Exercise aim - For the entries below, print exactly the lines between the line holding "BT2 pin RXD: A5 -> B11" and the line holding "RGB pin R: C15 -> B9", inclusive, and nothing else.

Material supplied -
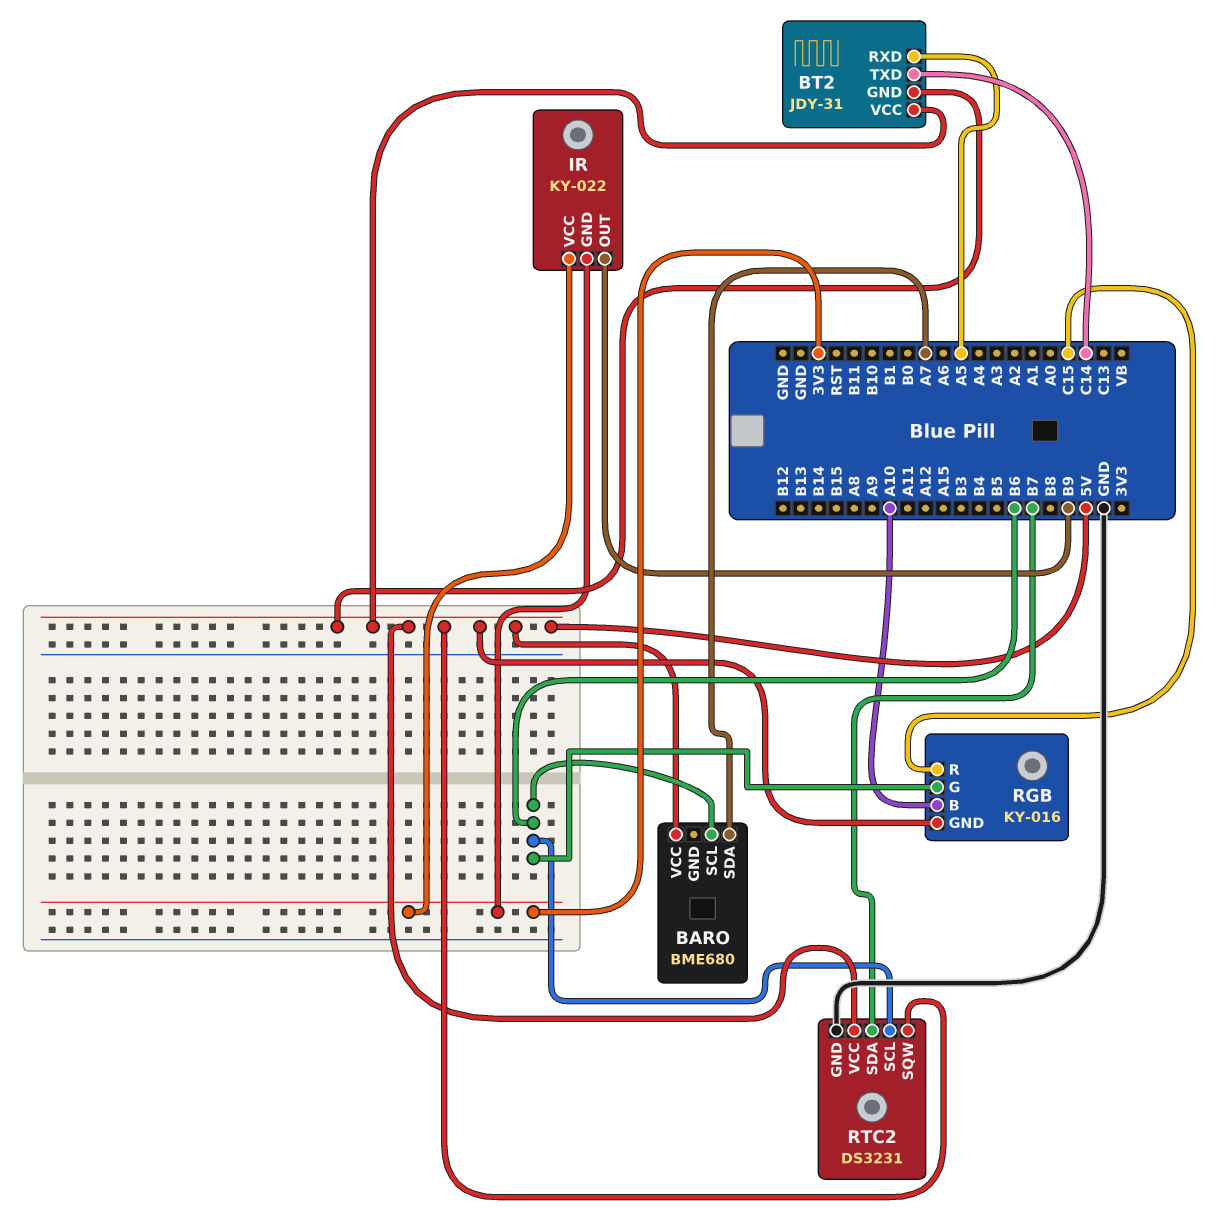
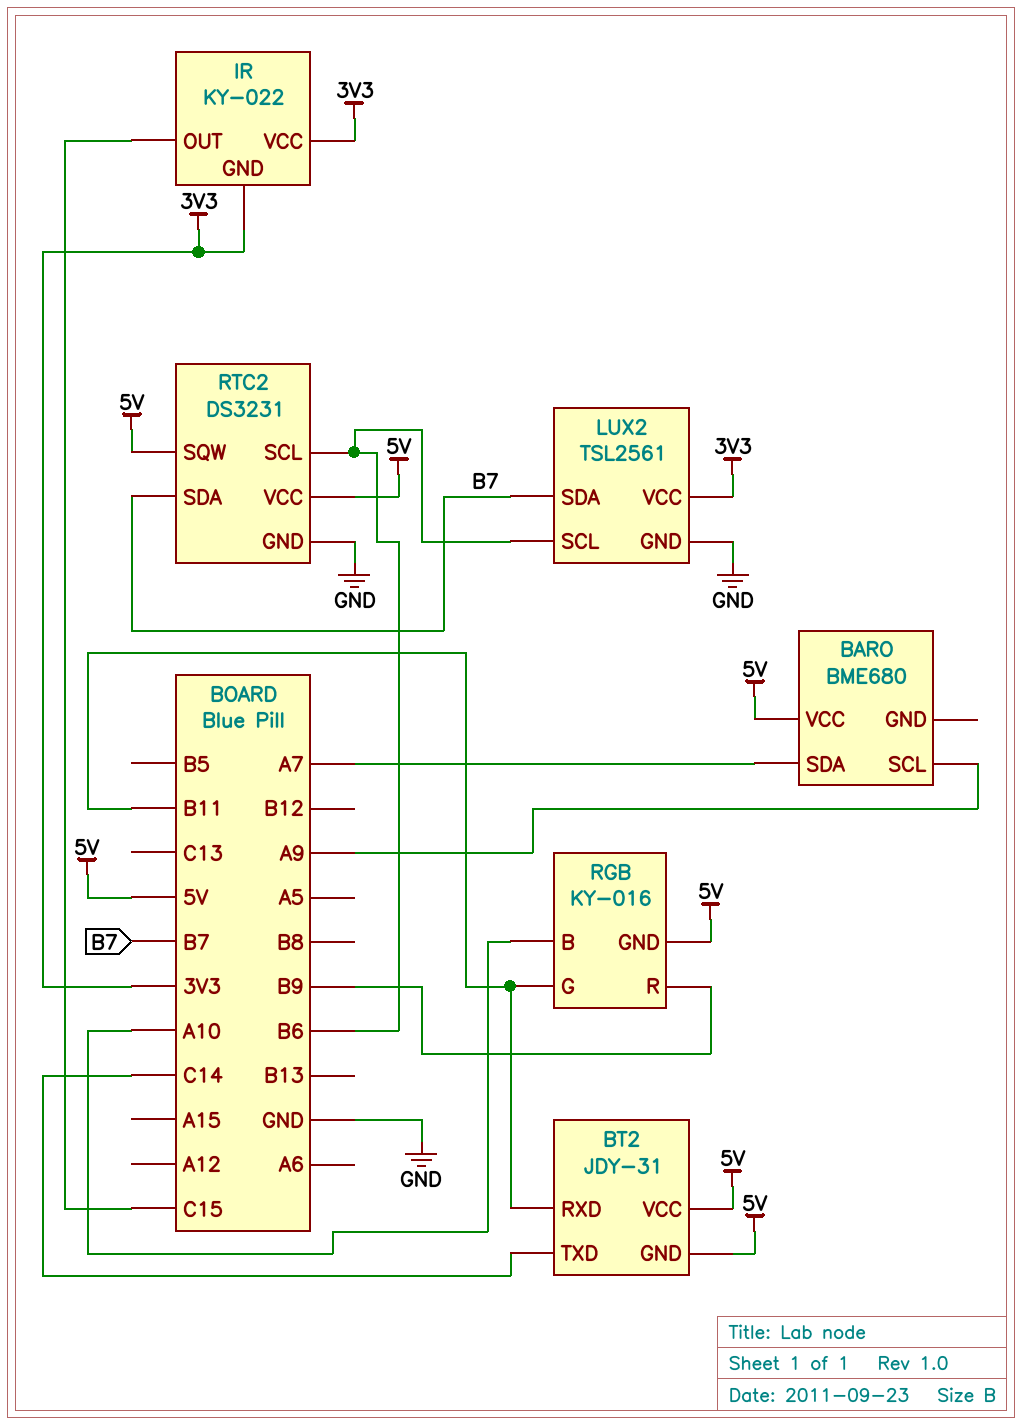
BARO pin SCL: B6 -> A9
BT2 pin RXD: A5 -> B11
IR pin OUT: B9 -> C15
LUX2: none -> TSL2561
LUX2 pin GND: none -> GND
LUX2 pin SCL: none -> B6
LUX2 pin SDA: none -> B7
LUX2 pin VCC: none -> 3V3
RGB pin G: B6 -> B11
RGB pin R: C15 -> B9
* * *
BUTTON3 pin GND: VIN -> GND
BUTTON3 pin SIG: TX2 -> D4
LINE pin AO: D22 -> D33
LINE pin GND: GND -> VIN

Result of this exercise -
BT2 pin RXD: A5 -> B11
IR pin OUT: B9 -> C15
LUX2: none -> TSL2561
LUX2 pin GND: none -> GND
LUX2 pin SCL: none -> B6
LUX2 pin SDA: none -> B7
LUX2 pin VCC: none -> 3V3
RGB pin G: B6 -> B11
RGB pin R: C15 -> B9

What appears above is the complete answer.